**EXERCISE DETAILS**
Could the records below please be retyped exactly, with their pictures left out?

**RECORD SET**

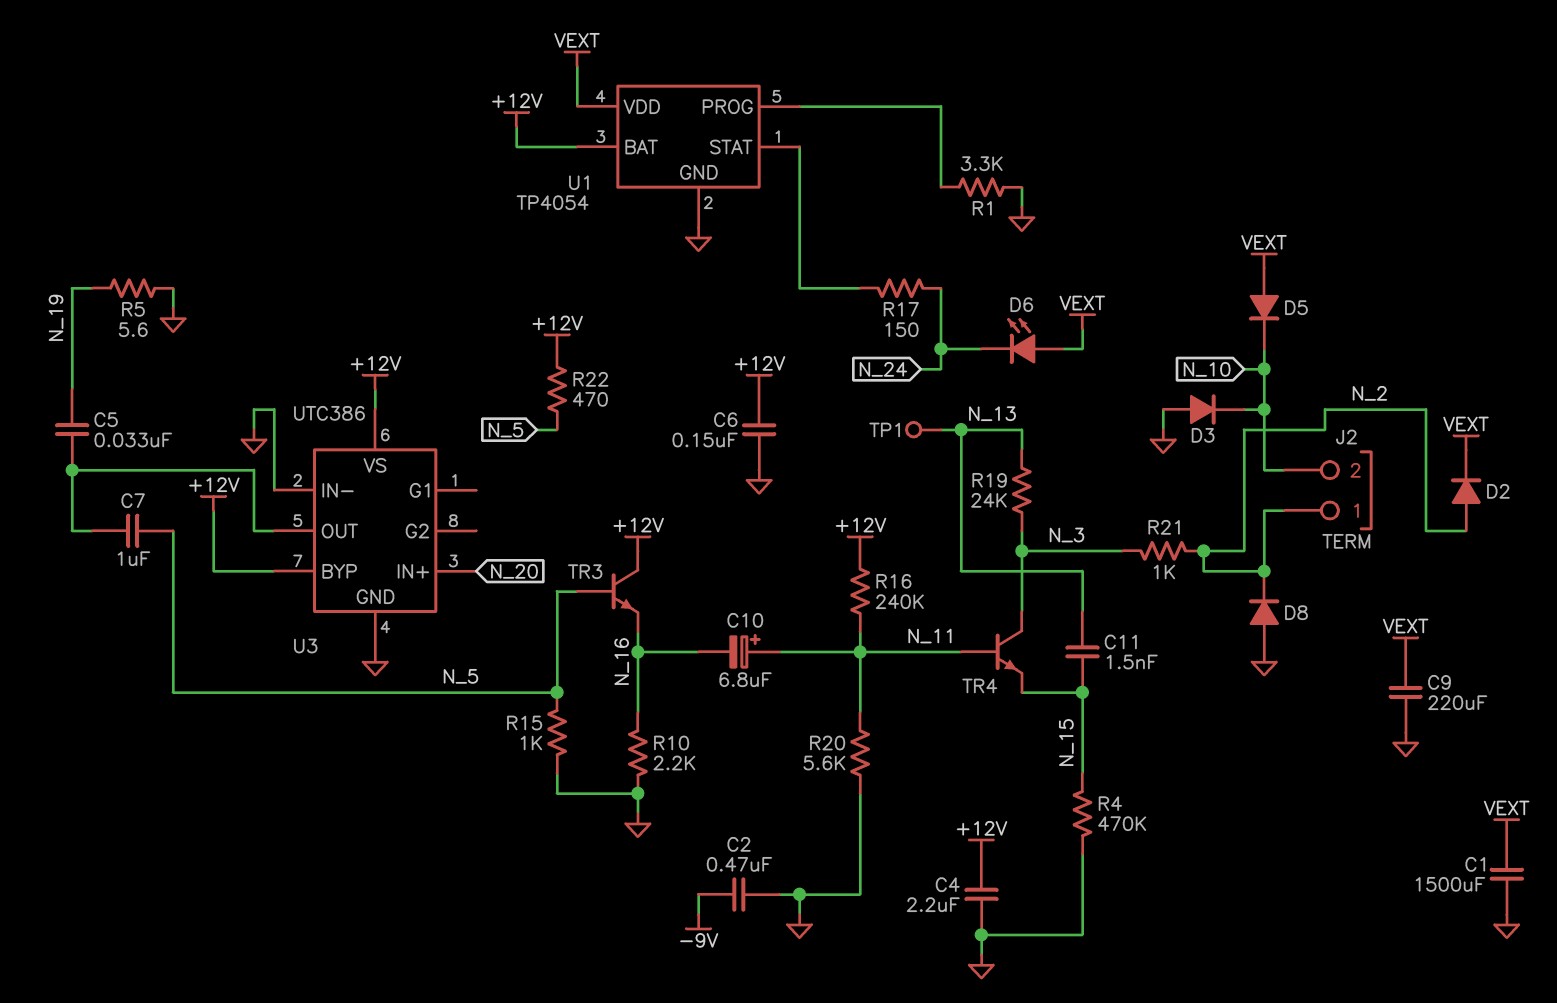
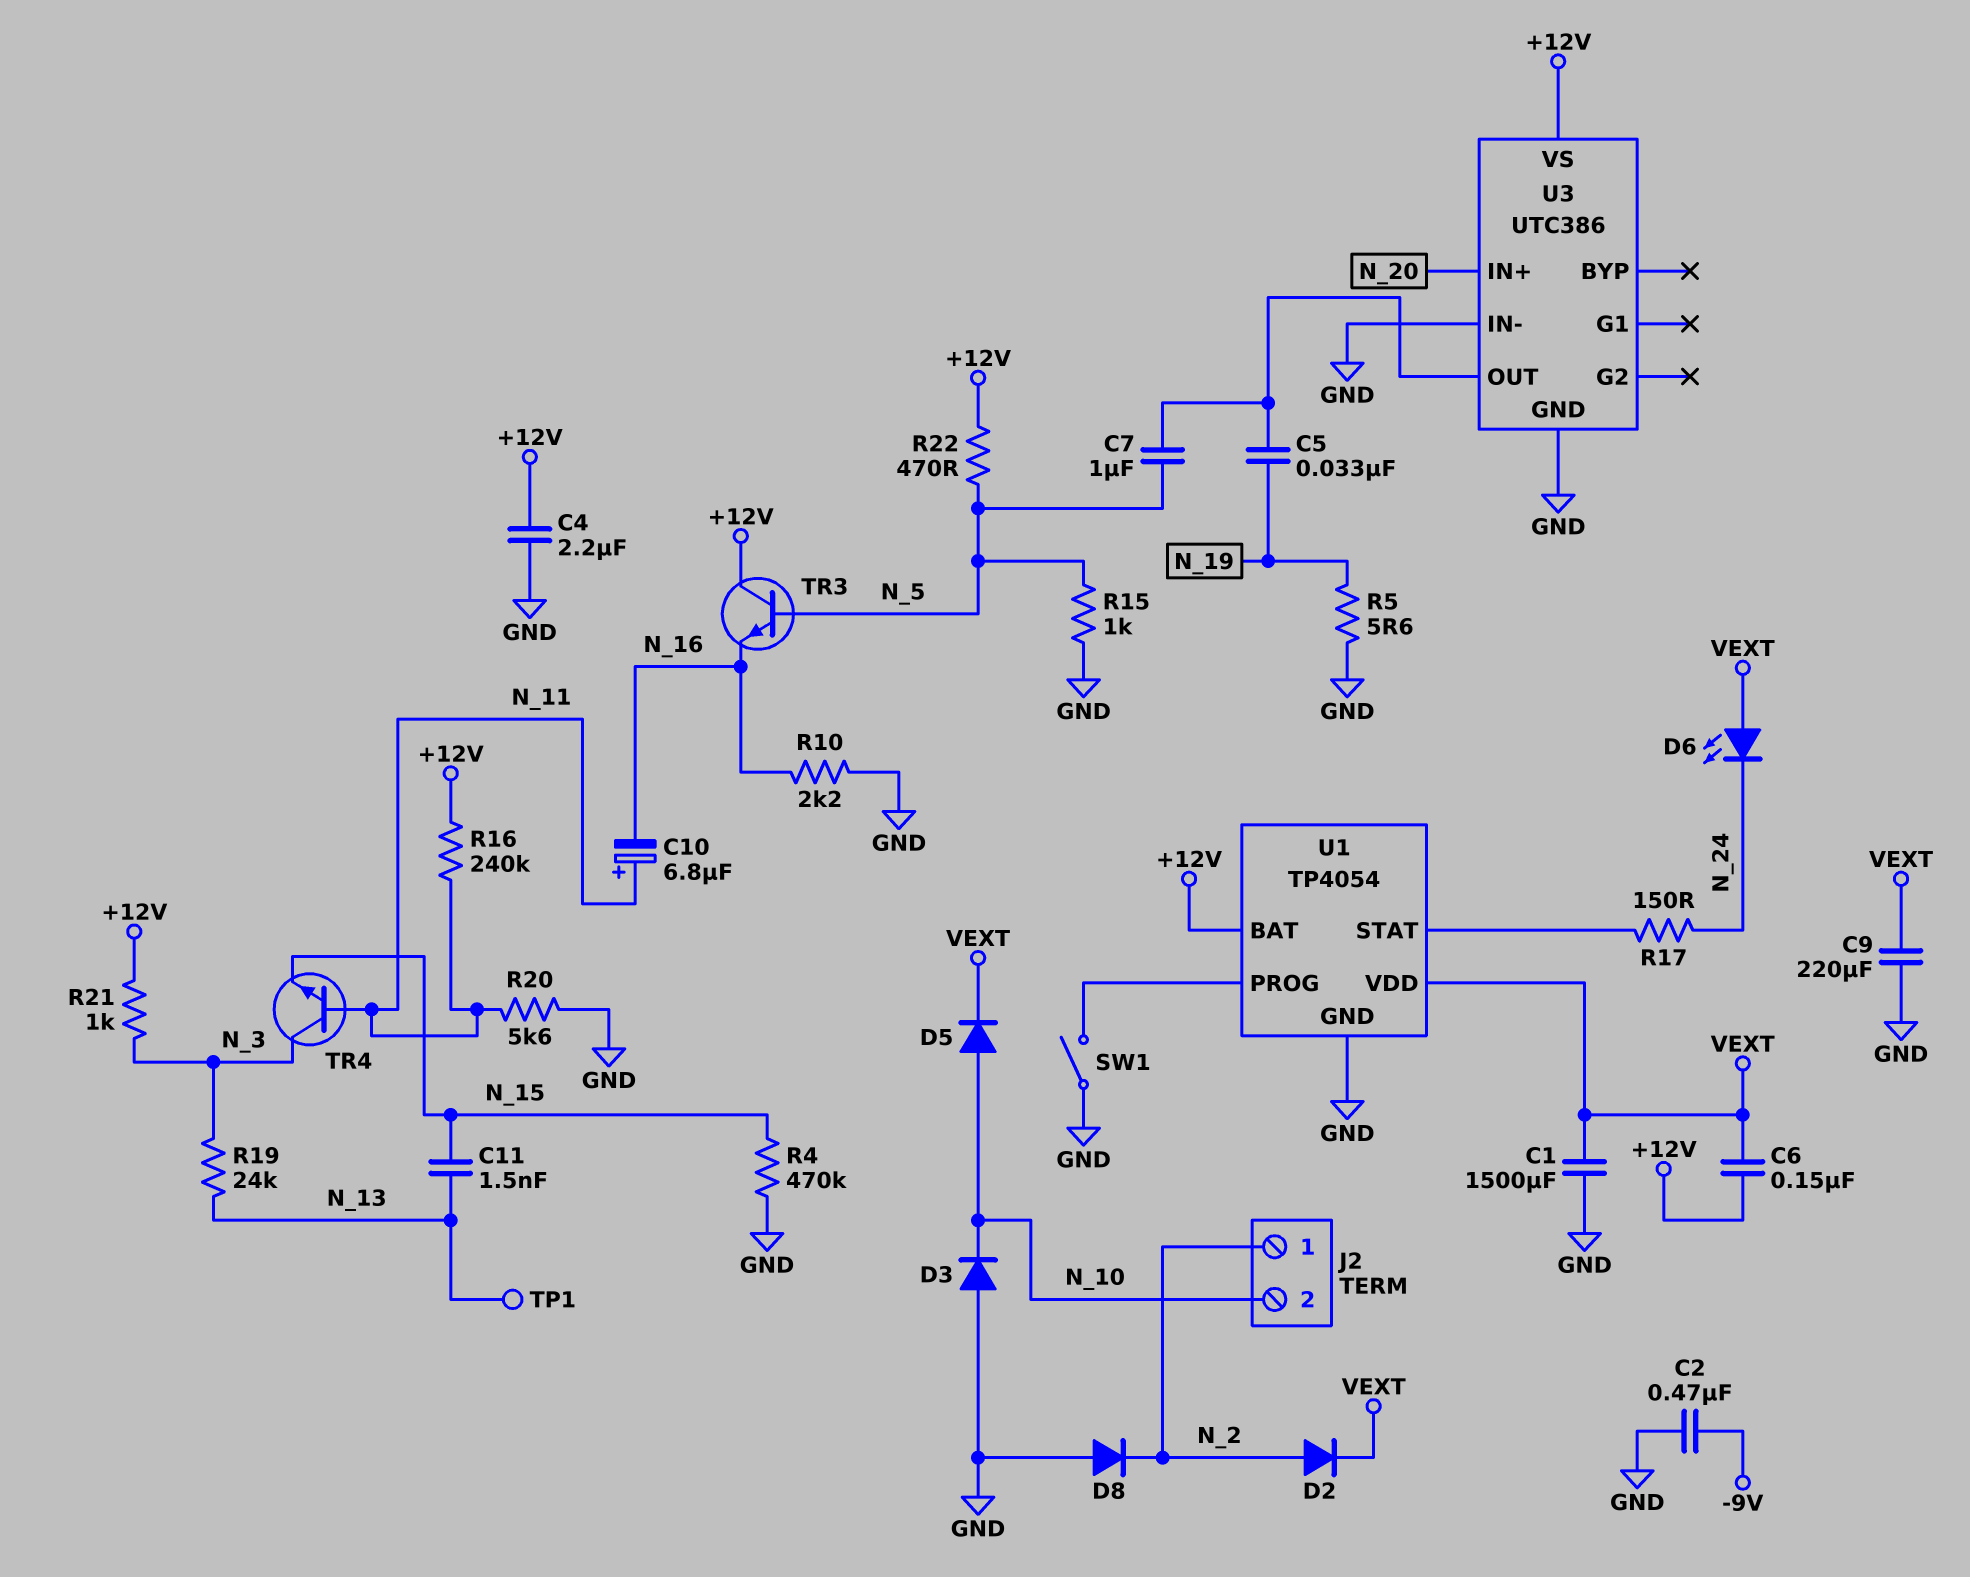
C6: 150nF (+12V, GND) -> 150nF (+12V, VEXT)
D5: diode (A VEXT, K N_10) -> diode (A N_10, K VEXT)
R1: 3.3k (GND, U1/PROG) -> none
R21: 1k (N_2, N_3) -> 1k (+12V, N_3)
SW1: none -> switch (GND, U1/PROG)
U3 pin BYP: +12V -> none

**TASK OUTPUT**
C6: 150nF (+12V, GND) -> 150nF (+12V, VEXT)
D5: diode (A VEXT, K N_10) -> diode (A N_10, K VEXT)
R1: 3.3k (GND, U1/PROG) -> none
R21: 1k (N_2, N_3) -> 1k (+12V, N_3)
SW1: none -> switch (GND, U1/PROG)
U3 pin BYP: +12V -> none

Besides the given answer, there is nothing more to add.